→ PROBLEM TO SOLVE:
Return only the stretch of the material below that begins with the line containing "building: none -> [54,264,169,369]" and ends with the line containing "building: none -> [80,225,170,317]", exactly; both of those lines belong to it.
------------------------------------------------------------
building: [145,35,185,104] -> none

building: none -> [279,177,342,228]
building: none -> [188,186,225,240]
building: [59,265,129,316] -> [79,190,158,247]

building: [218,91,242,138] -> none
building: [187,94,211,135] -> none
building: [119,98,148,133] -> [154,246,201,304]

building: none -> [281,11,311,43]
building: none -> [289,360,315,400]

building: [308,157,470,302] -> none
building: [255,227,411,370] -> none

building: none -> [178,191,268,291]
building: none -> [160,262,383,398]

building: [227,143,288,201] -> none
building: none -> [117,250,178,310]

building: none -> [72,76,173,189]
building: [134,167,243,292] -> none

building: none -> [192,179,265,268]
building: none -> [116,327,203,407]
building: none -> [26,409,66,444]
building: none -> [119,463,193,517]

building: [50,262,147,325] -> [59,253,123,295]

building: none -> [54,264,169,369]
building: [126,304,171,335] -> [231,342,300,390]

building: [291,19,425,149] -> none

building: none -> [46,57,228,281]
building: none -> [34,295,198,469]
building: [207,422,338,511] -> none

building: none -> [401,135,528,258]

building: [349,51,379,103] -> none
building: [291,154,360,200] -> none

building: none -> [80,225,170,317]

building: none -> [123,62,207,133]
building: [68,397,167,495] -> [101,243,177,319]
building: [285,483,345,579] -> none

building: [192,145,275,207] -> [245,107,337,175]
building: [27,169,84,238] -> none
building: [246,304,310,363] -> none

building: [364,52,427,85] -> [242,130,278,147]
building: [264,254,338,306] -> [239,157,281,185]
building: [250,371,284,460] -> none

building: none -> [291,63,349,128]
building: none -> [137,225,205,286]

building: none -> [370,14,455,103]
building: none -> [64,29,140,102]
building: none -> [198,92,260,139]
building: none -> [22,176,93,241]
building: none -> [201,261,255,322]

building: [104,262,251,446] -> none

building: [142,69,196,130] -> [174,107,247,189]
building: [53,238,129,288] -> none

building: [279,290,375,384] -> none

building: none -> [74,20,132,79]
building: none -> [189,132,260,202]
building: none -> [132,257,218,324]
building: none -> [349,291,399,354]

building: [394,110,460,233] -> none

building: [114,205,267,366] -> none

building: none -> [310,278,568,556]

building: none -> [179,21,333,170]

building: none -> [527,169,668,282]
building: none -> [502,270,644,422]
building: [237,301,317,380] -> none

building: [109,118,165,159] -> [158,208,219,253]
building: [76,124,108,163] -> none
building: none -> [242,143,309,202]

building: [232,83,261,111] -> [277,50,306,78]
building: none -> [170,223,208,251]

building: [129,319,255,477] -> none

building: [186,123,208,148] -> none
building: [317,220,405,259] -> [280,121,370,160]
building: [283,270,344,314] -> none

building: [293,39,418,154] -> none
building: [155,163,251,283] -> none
------------------------------------------------------------
→ TASK RESULT:
building: none -> [54,264,169,369]
building: [126,304,171,335] -> [231,342,300,390]

building: [291,19,425,149] -> none

building: none -> [46,57,228,281]
building: none -> [34,295,198,469]
building: [207,422,338,511] -> none

building: none -> [401,135,528,258]

building: [349,51,379,103] -> none
building: [291,154,360,200] -> none

building: none -> [80,225,170,317]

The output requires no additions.